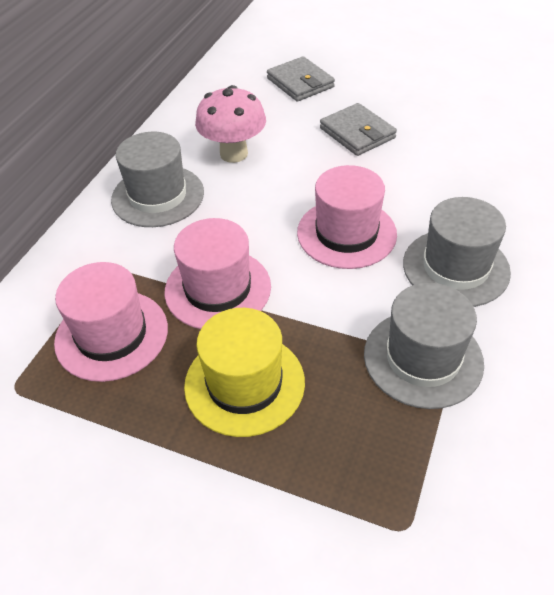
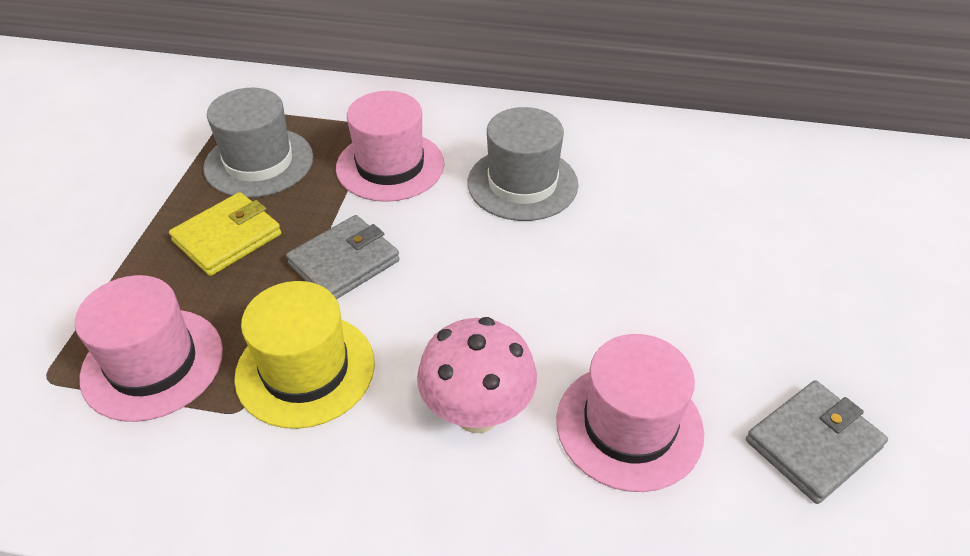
grey hat: 3 -> 2
yellow wallet: 0 -> 1

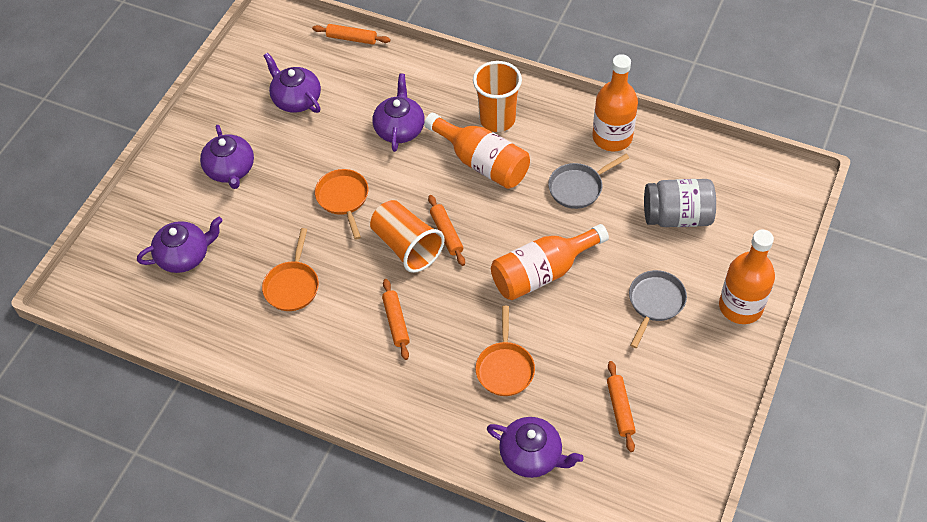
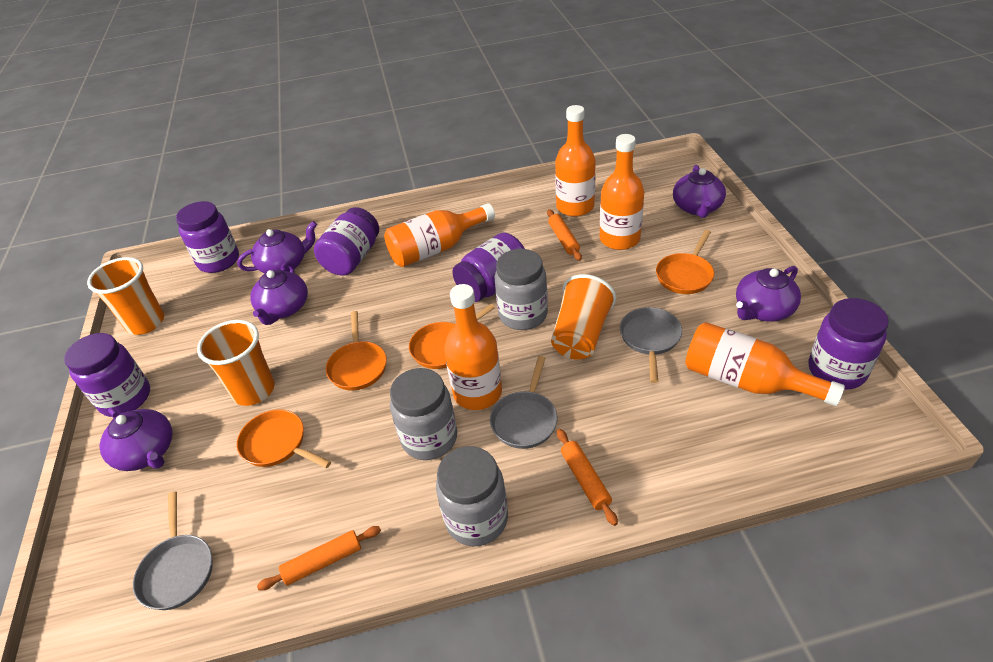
grey jar: 1 -> 3
grey pan: 2 -> 3
orange bottle: 4 -> 5
orange cup: 2 -> 3
orange pan: 3 -> 4
orange rolling pin: 4 -> 3
purple jar: 0 -> 5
==============================
▶ **Task instructions**
Your answer must be the line that contains "orange cup: 2 -> 3" and every line after it to the end of the records, reproduced exactly.

▶ **Result**
orange cup: 2 -> 3
orange pan: 3 -> 4
orange rolling pin: 4 -> 3
purple jar: 0 -> 5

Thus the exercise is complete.